━━ Data extract ━━

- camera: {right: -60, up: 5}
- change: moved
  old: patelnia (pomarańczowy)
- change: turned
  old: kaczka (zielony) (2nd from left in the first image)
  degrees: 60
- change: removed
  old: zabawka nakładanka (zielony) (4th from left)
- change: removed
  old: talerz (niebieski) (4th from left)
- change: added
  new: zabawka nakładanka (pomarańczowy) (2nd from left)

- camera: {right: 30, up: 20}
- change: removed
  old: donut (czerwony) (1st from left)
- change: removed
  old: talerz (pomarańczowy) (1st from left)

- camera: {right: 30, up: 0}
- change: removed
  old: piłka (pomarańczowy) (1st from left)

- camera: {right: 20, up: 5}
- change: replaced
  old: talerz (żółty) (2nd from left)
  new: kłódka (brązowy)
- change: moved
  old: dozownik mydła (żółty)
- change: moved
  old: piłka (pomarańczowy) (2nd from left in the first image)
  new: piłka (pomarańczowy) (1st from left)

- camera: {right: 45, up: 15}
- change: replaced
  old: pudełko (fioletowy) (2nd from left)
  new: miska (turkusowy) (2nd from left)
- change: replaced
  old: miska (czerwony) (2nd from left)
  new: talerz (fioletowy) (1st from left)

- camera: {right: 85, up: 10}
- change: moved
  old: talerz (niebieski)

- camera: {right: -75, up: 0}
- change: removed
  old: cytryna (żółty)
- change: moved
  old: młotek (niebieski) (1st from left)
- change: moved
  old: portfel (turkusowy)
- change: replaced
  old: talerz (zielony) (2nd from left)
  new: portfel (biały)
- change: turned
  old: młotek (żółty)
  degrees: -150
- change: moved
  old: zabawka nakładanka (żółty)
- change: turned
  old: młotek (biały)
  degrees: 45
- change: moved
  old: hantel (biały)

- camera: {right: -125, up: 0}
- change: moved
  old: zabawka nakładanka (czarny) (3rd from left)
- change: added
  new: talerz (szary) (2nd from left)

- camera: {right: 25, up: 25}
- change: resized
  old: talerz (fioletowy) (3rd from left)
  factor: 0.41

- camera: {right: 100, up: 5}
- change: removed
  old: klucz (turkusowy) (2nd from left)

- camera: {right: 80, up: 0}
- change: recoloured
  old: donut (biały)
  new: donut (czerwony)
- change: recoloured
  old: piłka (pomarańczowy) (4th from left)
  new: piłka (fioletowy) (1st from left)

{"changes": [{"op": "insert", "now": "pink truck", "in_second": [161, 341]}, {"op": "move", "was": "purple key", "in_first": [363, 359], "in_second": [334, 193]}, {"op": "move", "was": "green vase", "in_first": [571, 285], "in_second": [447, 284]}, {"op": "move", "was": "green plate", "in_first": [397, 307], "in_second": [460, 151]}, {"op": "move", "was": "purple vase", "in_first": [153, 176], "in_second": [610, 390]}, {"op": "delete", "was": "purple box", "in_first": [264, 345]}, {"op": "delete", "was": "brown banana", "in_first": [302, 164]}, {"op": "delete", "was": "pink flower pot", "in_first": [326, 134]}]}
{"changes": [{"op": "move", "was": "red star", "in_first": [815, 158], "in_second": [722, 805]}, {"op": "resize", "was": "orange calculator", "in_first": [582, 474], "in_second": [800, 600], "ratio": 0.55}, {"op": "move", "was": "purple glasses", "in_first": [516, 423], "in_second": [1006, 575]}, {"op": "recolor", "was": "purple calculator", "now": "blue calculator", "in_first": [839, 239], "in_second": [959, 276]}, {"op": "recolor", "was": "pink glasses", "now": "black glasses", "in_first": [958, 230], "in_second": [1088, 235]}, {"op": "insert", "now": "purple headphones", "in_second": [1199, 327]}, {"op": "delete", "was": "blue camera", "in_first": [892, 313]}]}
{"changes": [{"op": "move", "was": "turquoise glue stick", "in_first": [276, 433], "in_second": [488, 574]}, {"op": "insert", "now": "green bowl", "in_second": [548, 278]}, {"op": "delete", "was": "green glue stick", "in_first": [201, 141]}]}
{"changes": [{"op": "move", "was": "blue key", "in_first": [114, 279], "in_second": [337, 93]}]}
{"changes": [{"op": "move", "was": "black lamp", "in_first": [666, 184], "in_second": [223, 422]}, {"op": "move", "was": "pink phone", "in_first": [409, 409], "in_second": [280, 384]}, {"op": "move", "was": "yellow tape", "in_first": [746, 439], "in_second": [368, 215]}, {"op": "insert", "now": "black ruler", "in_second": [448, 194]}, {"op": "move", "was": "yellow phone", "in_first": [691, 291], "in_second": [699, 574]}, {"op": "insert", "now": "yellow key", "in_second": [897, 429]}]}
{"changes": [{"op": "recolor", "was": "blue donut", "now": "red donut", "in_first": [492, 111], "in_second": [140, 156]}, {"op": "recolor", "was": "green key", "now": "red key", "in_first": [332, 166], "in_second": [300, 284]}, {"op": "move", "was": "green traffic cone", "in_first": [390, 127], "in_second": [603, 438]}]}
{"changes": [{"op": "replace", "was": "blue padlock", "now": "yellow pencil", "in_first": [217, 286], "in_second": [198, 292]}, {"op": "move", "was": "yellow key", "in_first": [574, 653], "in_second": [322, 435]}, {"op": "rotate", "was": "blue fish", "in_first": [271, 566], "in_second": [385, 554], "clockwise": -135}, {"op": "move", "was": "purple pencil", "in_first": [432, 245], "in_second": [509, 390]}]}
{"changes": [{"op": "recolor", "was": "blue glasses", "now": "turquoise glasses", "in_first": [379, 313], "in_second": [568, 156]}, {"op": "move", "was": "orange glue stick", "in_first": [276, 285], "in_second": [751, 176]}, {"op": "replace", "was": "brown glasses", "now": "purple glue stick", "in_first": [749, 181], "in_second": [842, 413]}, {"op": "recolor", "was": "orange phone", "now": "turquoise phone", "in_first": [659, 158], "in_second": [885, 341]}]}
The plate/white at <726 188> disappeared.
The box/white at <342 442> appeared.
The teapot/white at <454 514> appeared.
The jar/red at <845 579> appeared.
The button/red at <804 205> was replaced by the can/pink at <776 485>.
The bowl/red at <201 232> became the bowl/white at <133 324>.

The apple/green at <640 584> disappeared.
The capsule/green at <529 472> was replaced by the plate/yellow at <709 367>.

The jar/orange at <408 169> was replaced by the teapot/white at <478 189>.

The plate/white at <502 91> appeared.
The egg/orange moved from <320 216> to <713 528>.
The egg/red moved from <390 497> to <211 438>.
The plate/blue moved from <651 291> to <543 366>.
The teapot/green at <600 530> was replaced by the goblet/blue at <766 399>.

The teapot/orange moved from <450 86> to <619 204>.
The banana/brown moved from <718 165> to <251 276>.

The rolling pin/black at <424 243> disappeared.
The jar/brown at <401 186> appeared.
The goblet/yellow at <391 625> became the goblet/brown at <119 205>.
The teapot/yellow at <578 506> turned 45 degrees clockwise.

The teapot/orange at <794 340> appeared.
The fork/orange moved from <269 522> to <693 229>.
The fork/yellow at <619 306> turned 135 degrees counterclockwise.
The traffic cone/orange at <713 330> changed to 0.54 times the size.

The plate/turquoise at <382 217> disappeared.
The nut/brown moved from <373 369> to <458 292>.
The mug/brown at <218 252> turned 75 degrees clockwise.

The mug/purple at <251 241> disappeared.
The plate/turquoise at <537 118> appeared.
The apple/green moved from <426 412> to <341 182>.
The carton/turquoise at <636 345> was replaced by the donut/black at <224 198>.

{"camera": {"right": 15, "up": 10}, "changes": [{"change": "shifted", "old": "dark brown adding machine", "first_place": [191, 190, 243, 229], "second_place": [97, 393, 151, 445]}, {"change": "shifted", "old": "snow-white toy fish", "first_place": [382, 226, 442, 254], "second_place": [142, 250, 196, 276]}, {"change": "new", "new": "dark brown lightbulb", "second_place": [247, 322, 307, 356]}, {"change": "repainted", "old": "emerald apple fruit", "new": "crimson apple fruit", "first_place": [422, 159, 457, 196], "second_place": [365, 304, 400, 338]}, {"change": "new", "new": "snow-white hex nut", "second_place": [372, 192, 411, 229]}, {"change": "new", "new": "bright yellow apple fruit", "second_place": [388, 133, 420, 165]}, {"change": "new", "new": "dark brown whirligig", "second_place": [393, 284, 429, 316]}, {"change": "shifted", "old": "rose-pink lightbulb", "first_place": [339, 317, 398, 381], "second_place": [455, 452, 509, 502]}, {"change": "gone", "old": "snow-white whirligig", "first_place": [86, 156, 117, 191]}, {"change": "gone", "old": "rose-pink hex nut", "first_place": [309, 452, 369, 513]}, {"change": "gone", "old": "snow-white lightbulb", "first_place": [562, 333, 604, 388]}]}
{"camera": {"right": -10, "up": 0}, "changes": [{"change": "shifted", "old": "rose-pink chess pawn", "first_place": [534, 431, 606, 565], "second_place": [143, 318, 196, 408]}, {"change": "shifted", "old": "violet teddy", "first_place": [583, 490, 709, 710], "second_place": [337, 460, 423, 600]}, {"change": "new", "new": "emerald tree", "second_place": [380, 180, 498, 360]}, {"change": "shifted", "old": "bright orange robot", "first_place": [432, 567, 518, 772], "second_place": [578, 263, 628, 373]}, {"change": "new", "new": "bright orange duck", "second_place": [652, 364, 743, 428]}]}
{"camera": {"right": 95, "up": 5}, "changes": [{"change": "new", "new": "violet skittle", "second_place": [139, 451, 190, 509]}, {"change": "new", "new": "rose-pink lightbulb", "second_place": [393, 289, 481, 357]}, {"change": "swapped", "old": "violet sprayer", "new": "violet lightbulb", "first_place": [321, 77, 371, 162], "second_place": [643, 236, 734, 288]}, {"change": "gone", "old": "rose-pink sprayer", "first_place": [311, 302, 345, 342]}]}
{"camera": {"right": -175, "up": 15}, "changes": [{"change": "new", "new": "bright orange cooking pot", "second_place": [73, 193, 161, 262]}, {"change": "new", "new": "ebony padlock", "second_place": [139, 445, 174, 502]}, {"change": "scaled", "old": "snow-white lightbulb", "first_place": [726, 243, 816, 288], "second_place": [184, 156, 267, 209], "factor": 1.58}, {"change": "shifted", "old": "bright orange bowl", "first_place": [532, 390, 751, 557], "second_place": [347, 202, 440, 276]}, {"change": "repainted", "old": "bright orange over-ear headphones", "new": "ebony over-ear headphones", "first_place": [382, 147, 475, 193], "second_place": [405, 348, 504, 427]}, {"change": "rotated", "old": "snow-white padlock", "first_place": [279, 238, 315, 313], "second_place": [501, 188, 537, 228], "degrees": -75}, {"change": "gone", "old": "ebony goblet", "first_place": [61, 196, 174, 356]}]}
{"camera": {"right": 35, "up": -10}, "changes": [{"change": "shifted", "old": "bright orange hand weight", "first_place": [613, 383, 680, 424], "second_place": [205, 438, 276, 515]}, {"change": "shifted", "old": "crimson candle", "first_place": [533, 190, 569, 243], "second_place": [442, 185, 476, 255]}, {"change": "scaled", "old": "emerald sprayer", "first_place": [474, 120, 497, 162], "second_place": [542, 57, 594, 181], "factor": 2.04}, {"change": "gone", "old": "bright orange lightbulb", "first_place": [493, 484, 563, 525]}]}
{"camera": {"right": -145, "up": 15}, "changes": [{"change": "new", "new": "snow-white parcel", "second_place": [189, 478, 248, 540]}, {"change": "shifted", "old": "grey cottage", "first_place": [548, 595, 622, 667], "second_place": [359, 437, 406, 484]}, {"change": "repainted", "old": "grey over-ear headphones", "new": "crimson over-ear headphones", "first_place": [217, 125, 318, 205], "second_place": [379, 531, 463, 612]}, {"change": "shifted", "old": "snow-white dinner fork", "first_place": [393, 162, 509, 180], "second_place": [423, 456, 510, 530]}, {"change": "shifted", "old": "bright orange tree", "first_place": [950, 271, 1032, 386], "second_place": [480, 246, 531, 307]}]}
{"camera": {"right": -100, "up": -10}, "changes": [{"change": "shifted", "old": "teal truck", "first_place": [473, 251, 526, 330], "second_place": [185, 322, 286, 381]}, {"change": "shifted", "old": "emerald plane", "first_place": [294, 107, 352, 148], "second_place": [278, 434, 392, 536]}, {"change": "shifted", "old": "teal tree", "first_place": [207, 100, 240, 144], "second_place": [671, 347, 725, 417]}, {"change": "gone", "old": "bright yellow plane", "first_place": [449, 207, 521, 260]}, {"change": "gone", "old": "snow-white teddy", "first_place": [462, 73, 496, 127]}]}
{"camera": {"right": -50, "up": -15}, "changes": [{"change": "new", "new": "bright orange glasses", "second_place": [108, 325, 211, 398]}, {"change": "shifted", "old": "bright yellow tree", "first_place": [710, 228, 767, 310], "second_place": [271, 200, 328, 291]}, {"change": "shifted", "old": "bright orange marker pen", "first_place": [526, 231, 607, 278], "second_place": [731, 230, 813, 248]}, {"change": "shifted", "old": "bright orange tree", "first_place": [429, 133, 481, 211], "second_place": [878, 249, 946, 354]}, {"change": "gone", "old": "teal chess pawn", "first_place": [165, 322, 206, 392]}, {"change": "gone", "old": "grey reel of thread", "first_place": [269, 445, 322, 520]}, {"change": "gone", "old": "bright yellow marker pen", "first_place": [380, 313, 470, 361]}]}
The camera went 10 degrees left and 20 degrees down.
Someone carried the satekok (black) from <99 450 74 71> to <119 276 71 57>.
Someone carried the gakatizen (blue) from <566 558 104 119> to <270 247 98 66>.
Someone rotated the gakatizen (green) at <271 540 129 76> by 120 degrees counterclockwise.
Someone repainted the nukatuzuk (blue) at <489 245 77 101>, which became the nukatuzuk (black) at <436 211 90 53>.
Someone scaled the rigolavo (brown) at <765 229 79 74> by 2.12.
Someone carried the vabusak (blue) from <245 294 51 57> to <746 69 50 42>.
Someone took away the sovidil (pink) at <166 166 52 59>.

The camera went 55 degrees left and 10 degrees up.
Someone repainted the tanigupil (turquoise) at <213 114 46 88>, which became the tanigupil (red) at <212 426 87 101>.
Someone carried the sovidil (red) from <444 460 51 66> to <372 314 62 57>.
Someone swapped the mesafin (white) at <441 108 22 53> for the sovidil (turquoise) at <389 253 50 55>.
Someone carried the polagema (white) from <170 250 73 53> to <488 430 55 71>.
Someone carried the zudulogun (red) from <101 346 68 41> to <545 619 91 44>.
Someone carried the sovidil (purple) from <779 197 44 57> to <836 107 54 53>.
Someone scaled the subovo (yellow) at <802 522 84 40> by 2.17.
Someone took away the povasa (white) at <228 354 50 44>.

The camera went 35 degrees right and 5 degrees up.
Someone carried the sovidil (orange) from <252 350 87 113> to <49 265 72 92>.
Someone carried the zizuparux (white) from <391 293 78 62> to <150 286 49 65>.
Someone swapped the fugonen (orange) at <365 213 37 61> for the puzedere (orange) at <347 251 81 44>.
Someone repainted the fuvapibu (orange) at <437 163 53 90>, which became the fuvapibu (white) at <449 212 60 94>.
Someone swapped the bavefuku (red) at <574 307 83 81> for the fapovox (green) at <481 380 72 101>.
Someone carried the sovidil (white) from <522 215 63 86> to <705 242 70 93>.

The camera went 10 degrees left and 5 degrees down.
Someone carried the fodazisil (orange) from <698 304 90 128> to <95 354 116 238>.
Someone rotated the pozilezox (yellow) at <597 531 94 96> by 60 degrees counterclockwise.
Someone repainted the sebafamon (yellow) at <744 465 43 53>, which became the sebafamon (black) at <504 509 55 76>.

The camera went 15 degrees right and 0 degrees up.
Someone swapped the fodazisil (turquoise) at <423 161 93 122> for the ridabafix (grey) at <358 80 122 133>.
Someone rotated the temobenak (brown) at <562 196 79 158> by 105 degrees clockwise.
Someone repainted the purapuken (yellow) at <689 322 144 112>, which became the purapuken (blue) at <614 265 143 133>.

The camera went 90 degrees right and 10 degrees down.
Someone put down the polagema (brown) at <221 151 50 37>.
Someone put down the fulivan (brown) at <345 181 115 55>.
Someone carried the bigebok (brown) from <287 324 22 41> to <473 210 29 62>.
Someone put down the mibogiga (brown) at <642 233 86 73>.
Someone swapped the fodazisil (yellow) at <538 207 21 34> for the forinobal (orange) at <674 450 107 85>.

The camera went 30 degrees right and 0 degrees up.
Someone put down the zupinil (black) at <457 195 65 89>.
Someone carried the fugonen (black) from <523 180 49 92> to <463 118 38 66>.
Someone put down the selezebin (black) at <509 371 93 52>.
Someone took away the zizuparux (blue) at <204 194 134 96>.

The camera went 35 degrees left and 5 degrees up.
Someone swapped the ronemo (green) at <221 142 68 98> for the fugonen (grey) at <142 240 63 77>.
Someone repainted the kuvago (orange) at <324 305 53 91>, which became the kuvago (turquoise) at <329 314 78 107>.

━━━

Write the number of lines in the data above that contain the word "gakatizen", and add nothing to it.

# Your response:
2